DATA:
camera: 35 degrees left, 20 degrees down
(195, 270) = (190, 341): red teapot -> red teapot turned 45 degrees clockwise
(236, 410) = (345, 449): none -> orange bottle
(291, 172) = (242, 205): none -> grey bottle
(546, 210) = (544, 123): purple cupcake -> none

--

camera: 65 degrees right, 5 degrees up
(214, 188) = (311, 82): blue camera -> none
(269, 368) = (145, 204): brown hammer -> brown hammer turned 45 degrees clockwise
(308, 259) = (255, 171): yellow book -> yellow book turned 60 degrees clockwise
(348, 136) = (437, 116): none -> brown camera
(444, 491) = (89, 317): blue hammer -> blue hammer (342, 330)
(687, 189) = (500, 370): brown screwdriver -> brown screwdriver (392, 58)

ACTIVITY:
Copy verbatim, from the listing above, each line from the one containing "(236, 410) = (345, 449): none" down to the one containing "(546, 210) = (544, 123): purple", inclusive.

ANSWER SPACE:
(236, 410) = (345, 449): none -> orange bottle
(291, 172) = (242, 205): none -> grey bottle
(546, 210) = (544, 123): purple cupcake -> none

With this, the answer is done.